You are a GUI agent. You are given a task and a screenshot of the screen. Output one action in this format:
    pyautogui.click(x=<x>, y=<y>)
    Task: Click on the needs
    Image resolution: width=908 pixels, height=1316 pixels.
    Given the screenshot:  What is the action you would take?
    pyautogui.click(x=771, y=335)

--------

_THE EXERCISE_
Return these records line for line, with no changes.

_COMPLETE OUTPUT_
You are a GUI agent. You are given a task and a screenshot of the screen. Output one action in this format:
    pyautogui.click(x=<x>, y=<y>)
    Task: Click on the needs
    Image resolution: width=908 pixels, height=1316 pixels.
    Given the screenshot:  What is the action you would take?
    pyautogui.click(x=771, y=335)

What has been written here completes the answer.